Object correspondence data:
------------------------------------------------------------------------
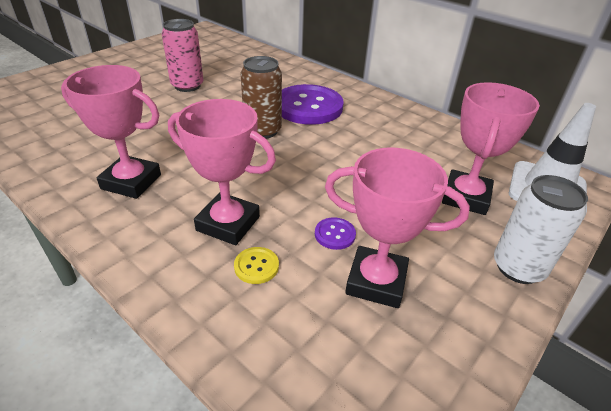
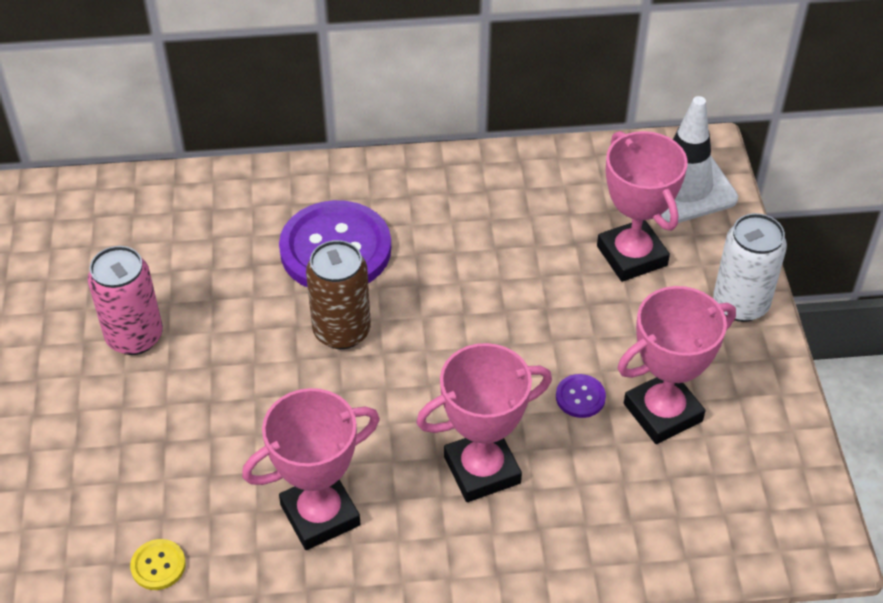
camera: 45 degrees left, 10 degrees up
(256, 266) = (563, 485): yellow button -> yellow button (158, 565)

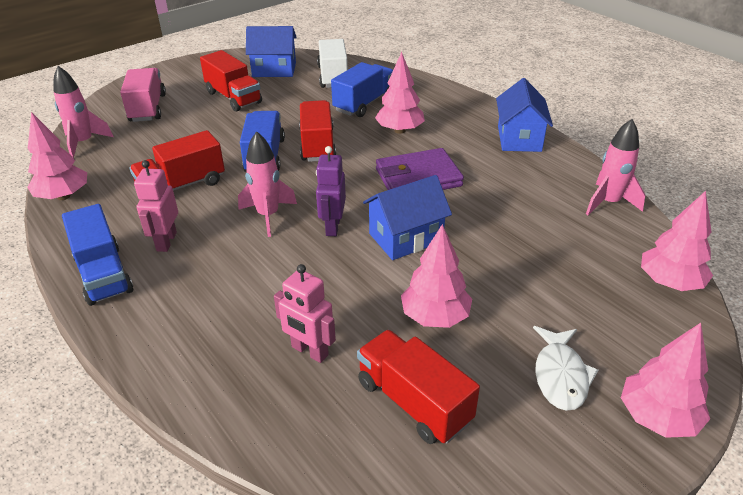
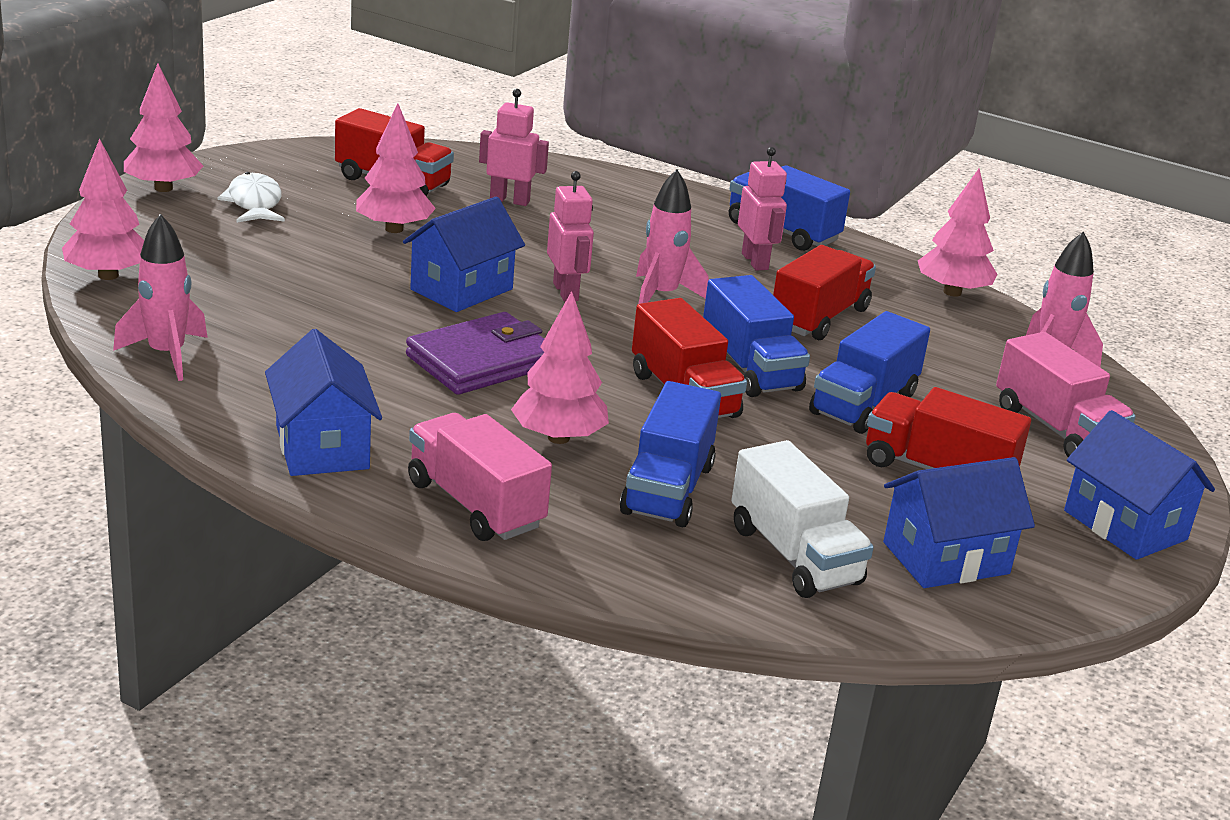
camera: 155 degrees right, 10 degrees down
(184, 71) = (1125, 525): none -> blue house
(227, 130) = (864, 404): none -> blue truck
(332, 227) = (566, 292): purple robot -> pink robot
(454, 107) = (475, 505): none -> pink truck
------------------------------------------------------------------------
WHAT IS BEING ASKED: Every line above in which the word "camera" occurs is to be copied.

SOLUTION FOR THIS PROBLEM:
camera: 45 degrees left, 10 degrees up
camera: 155 degrees right, 10 degrees down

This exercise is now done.